§ **BRIEF**
Nothing but the lines from the one containing "black pot: 5 -> 7" through the end of the data below may appear in the response, each one exact.

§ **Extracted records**
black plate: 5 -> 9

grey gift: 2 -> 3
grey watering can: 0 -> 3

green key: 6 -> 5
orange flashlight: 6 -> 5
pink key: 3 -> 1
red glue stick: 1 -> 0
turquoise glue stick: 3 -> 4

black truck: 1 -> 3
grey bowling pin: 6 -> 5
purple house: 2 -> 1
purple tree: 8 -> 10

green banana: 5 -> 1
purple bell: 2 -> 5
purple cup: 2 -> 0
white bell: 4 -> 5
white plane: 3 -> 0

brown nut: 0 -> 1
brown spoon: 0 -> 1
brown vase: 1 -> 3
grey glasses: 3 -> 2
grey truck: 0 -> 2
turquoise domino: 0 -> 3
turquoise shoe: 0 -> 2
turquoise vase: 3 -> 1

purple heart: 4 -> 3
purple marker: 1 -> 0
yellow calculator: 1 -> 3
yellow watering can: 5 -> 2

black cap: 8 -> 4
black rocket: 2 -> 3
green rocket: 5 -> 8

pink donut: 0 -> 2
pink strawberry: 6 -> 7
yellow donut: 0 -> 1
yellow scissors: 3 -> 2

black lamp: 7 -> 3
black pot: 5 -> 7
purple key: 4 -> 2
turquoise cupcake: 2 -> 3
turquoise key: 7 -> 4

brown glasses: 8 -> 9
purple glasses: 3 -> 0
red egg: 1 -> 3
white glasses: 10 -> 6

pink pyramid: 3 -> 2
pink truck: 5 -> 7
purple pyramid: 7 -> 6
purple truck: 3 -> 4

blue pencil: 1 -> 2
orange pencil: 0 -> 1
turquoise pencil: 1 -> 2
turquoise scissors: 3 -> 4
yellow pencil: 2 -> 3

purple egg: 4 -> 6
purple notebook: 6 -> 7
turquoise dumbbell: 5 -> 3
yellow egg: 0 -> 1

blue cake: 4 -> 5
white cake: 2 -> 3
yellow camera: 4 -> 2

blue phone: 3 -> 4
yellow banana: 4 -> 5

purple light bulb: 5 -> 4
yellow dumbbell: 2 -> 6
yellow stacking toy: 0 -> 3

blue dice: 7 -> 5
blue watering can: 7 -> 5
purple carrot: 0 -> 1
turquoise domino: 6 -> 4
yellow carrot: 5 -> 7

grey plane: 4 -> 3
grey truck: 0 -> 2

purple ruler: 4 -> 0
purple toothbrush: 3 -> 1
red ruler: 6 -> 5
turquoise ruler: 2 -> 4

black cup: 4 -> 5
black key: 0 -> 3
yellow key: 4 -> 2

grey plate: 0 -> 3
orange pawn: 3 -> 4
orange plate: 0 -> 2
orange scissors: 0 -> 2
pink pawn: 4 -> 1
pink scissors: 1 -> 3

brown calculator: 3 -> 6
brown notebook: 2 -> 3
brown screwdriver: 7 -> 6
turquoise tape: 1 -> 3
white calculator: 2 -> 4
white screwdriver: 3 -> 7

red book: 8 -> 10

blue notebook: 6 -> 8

§ **REPLY TO THE TASK**
black pot: 5 -> 7
purple key: 4 -> 2
turquoise cupcake: 2 -> 3
turquoise key: 7 -> 4

brown glasses: 8 -> 9
purple glasses: 3 -> 0
red egg: 1 -> 3
white glasses: 10 -> 6

pink pyramid: 3 -> 2
pink truck: 5 -> 7
purple pyramid: 7 -> 6
purple truck: 3 -> 4

blue pencil: 1 -> 2
orange pencil: 0 -> 1
turquoise pencil: 1 -> 2
turquoise scissors: 3 -> 4
yellow pencil: 2 -> 3

purple egg: 4 -> 6
purple notebook: 6 -> 7
turquoise dumbbell: 5 -> 3
yellow egg: 0 -> 1

blue cake: 4 -> 5
white cake: 2 -> 3
yellow camera: 4 -> 2

blue phone: 3 -> 4
yellow banana: 4 -> 5

purple light bulb: 5 -> 4
yellow dumbbell: 2 -> 6
yellow stacking toy: 0 -> 3

blue dice: 7 -> 5
blue watering can: 7 -> 5
purple carrot: 0 -> 1
turquoise domino: 6 -> 4
yellow carrot: 5 -> 7

grey plane: 4 -> 3
grey truck: 0 -> 2

purple ruler: 4 -> 0
purple toothbrush: 3 -> 1
red ruler: 6 -> 5
turquoise ruler: 2 -> 4

black cup: 4 -> 5
black key: 0 -> 3
yellow key: 4 -> 2

grey plate: 0 -> 3
orange pawn: 3 -> 4
orange plate: 0 -> 2
orange scissors: 0 -> 2
pink pawn: 4 -> 1
pink scissors: 1 -> 3

brown calculator: 3 -> 6
brown notebook: 2 -> 3
brown screwdriver: 7 -> 6
turquoise tape: 1 -> 3
white calculator: 2 -> 4
white screwdriver: 3 -> 7

red book: 8 -> 10

blue notebook: 6 -> 8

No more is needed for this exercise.